LISTED ENTRIES:
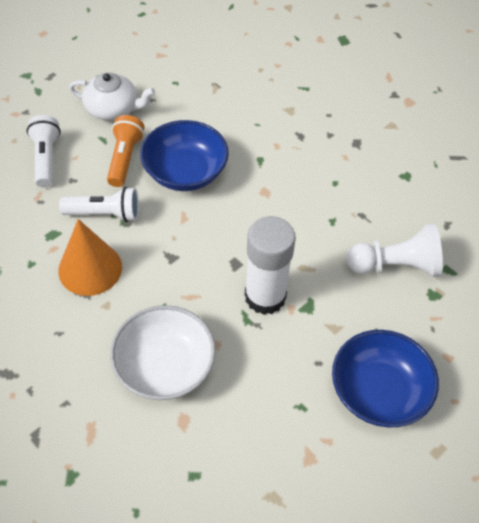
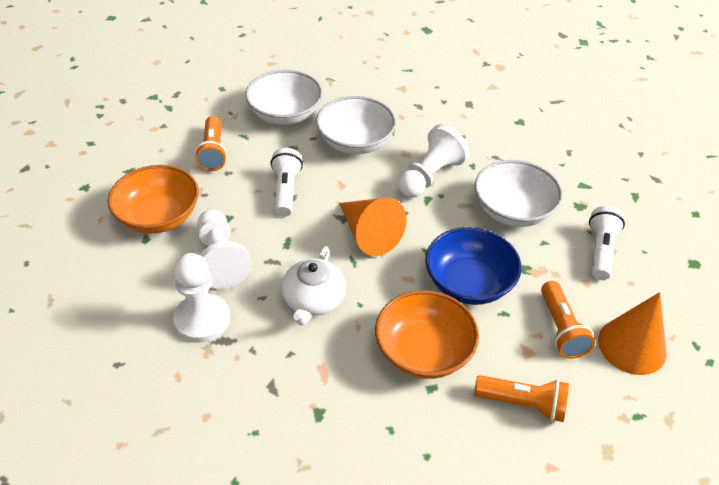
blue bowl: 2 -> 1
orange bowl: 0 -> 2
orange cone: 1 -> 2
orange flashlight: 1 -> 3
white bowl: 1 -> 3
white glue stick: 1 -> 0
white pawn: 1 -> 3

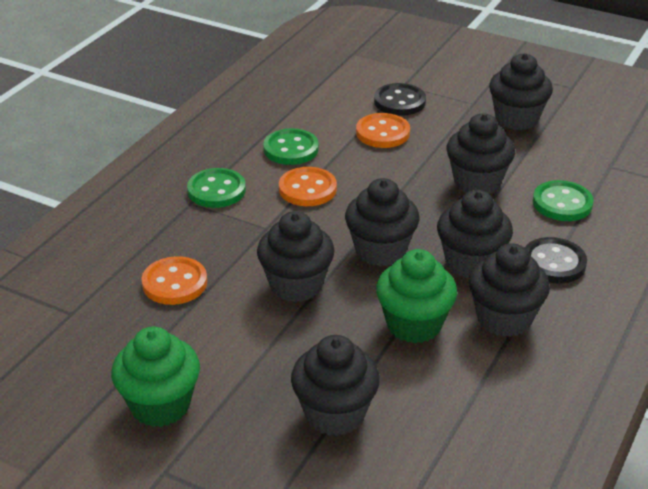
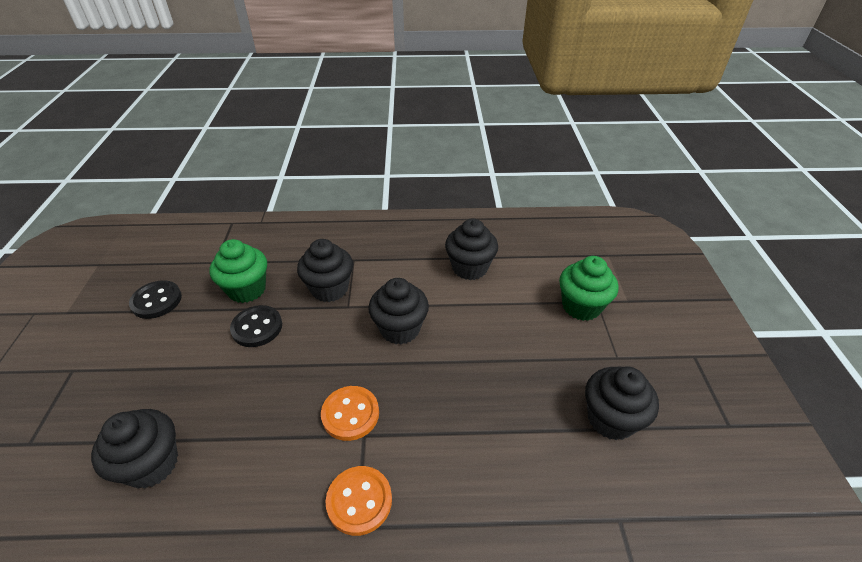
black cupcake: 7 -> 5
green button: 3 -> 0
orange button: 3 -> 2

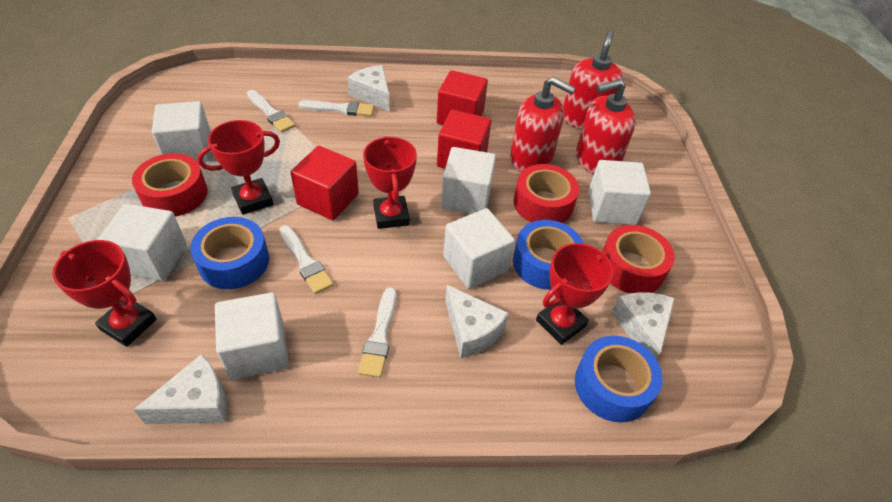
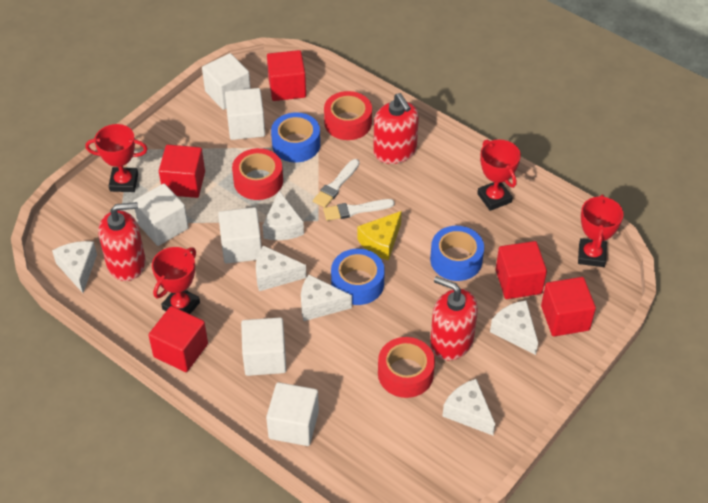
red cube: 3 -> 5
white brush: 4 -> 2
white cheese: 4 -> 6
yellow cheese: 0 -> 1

TASK PROMPT: In the records above, some lines hold the word "bowl"; copy each such line.

REPLY:
blue bowl: 2 -> 1
orange bowl: 0 -> 2
white bowl: 1 -> 3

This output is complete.